| INSTRUCTIONS TO FOLLOW |
Among the entries below, please repeat exactly and only the lines from the line containing "black cube: 3 -> 0" to the line containing "yellow lemon: 1 -> 2", both lines included.

SUPPLIED RECORDS section start

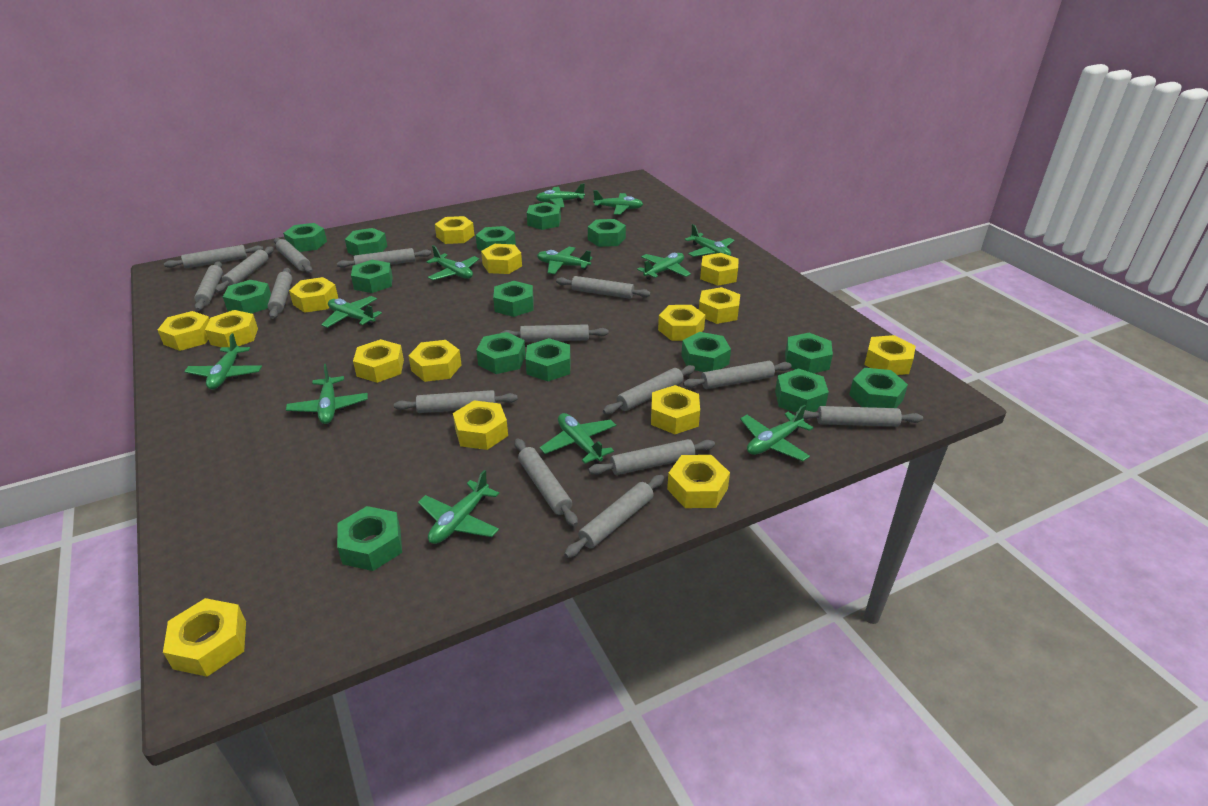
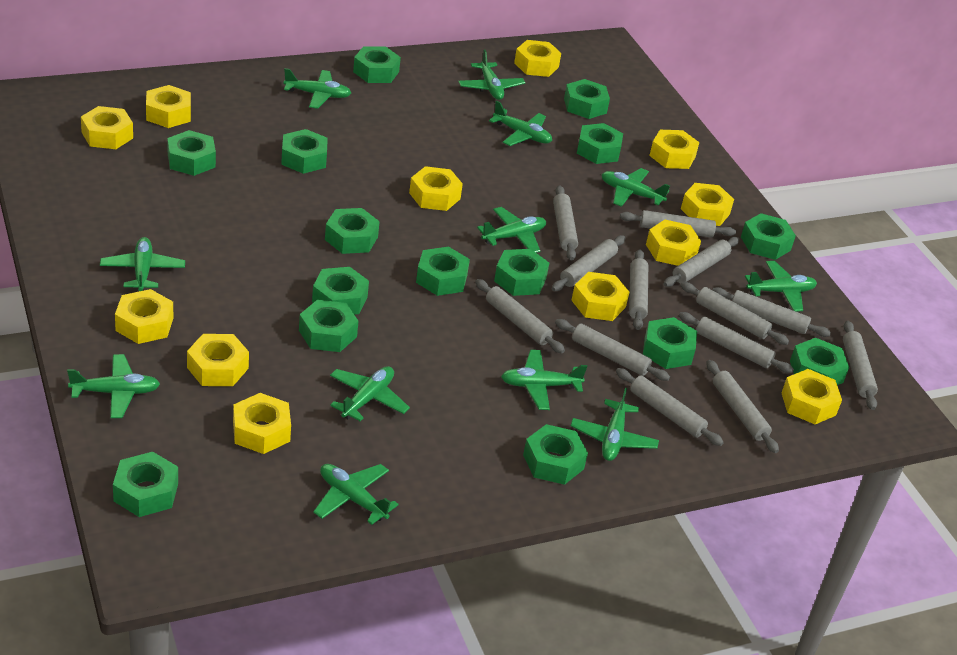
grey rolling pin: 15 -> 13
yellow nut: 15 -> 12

SUPPLIED RECORDS section end
SUPPLIED RECORDS section start

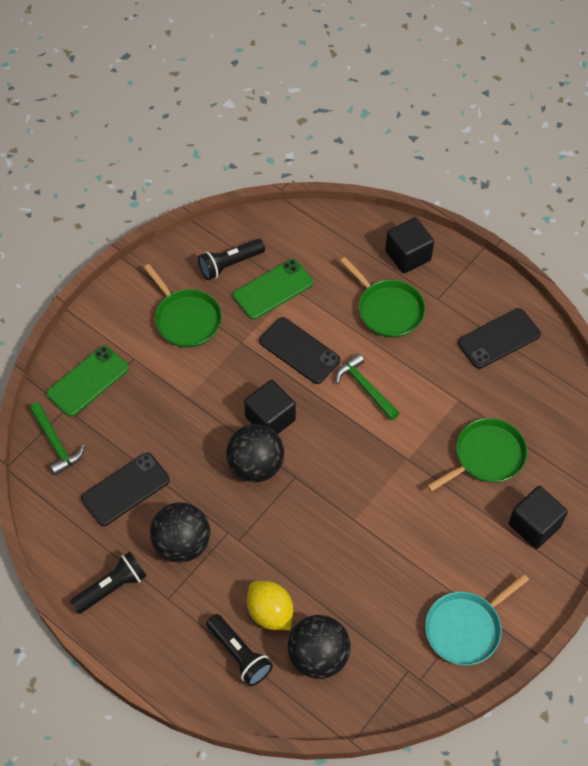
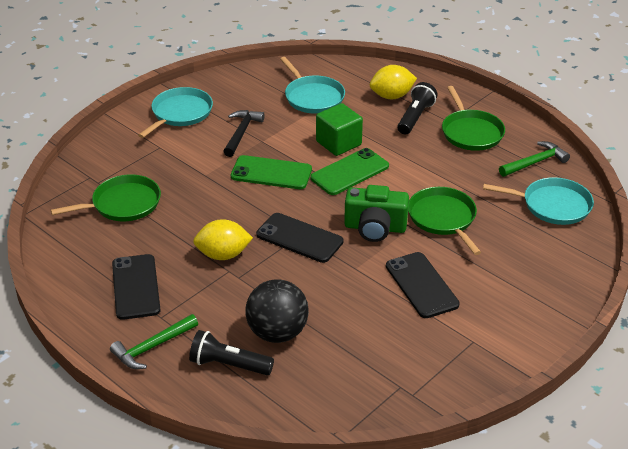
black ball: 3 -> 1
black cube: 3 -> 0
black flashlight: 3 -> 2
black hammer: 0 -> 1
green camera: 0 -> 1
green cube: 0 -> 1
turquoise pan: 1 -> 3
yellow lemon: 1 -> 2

SUPPLIED RECORDS section end

| WRITTEN ANSWER |
black cube: 3 -> 0
black flashlight: 3 -> 2
black hammer: 0 -> 1
green camera: 0 -> 1
green cube: 0 -> 1
turquoise pan: 1 -> 3
yellow lemon: 1 -> 2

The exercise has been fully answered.